Scene edit records:
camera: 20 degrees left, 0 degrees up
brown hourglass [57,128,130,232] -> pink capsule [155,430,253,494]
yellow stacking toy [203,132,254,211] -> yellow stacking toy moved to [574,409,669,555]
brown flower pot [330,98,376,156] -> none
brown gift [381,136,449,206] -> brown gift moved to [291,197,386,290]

Requirement:
Exactly reproduce the lines that run from the line with "brown hourglass [57,128,130,232]" through the last line of the records, inclusive.

Your response:
brown hourglass [57,128,130,232] -> pink capsule [155,430,253,494]
yellow stacking toy [203,132,254,211] -> yellow stacking toy moved to [574,409,669,555]
brown flower pot [330,98,376,156] -> none
brown gift [381,136,449,206] -> brown gift moved to [291,197,386,290]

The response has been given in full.